Problem statement> Your reply should be an exact copy of every entry, with the pictures removed.

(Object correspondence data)
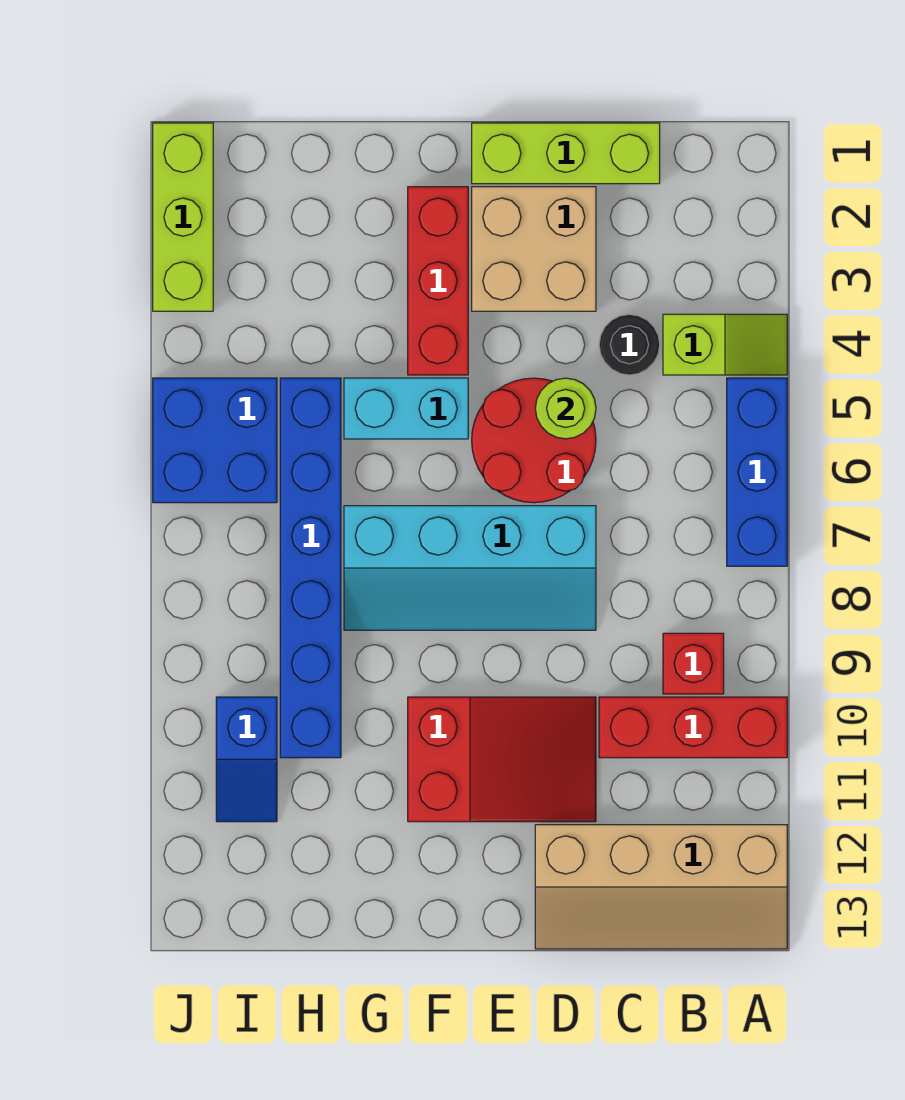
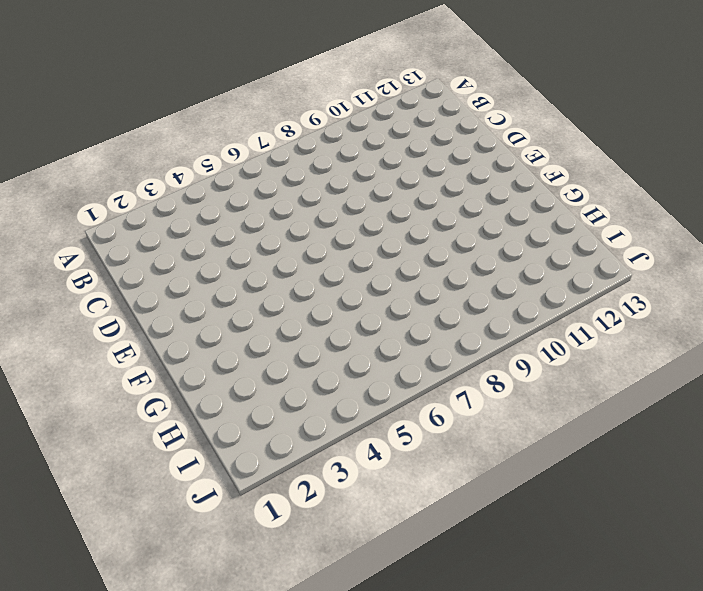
none -> lime slope A4:B4 level 1 top B
none -> blue brick A5:A7 level 1
none -> red brick A10:C10 level 1

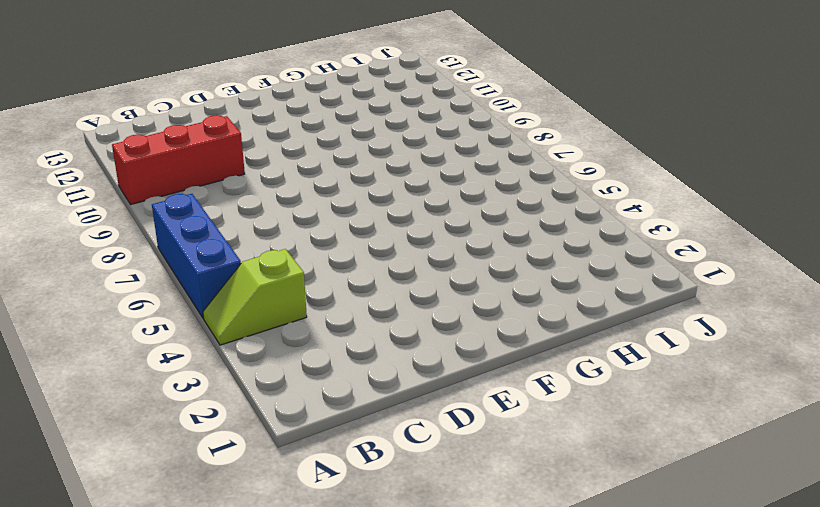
none -> tan slope A12:D13 level 1 top 12
none -> red brick B9 level 1
none -> lime brick C1:E1 level 1

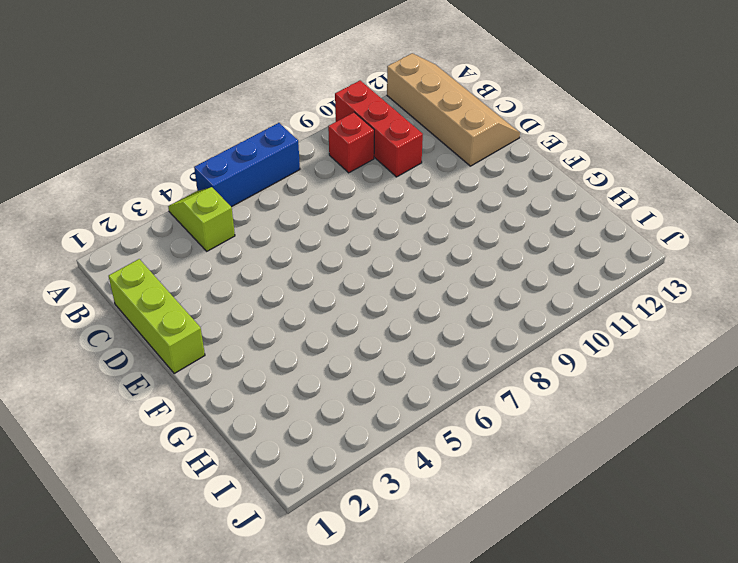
none -> black round brick C4 level 1
none -> tan brick D2:E3 level 1
none -> red round brick D5:E6 level 1

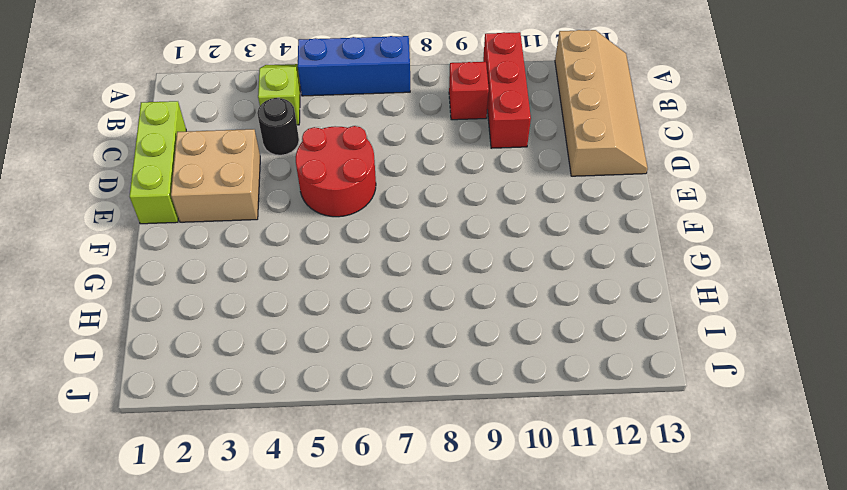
none -> cyan slope D7:G8 level 1 top 7
none -> red slope D10:F11 level 1 top F
none -> red brick F2:F4 level 1

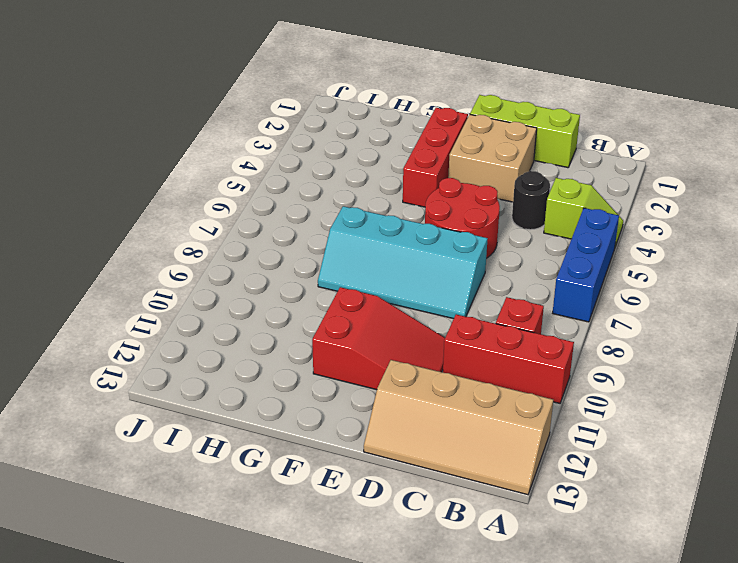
none -> cyan brick F5:G5 level 1
none -> blue brick H5:H10 level 1
none -> blue brick I5:J6 level 1

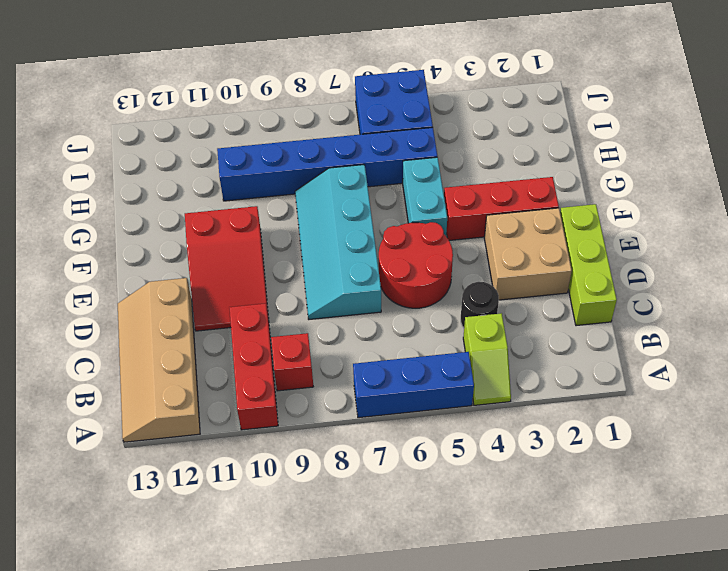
none -> blue slope I10:I11 level 1 top 10
none -> lime brick J1:J3 level 1
none -> lime round brick D5 level 2

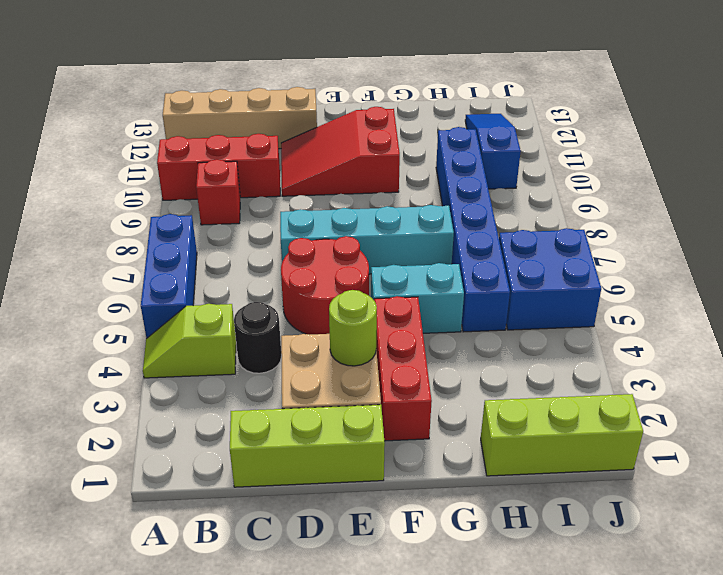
lime round brick E3 level 2 -> lime round brick D5 level 2
lime brick H1:J1 level 1 -> lime brick J1:J3 level 1
blue slope I10:I12 level 1 top 10 -> blue slope I10:I11 level 1 top 10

Exercise answer>
none -> lime slope A4:B4 level 1 top B
none -> blue brick A5:A7 level 1
none -> red brick A10:C10 level 1

none -> tan slope A12:D13 level 1 top 12
none -> red brick B9 level 1
none -> lime brick C1:E1 level 1

none -> black round brick C4 level 1
none -> tan brick D2:E3 level 1
none -> red round brick D5:E6 level 1

none -> cyan slope D7:G8 level 1 top 7
none -> red slope D10:F11 level 1 top F
none -> red brick F2:F4 level 1

none -> cyan brick F5:G5 level 1
none -> blue brick H5:H10 level 1
none -> blue brick I5:J6 level 1

none -> blue slope I10:I11 level 1 top 10
none -> lime brick J1:J3 level 1
none -> lime round brick D5 level 2

lime round brick E3 level 2 -> lime round brick D5 level 2
lime brick H1:J1 level 1 -> lime brick J1:J3 level 1
blue slope I10:I12 level 1 top 10 -> blue slope I10:I11 level 1 top 10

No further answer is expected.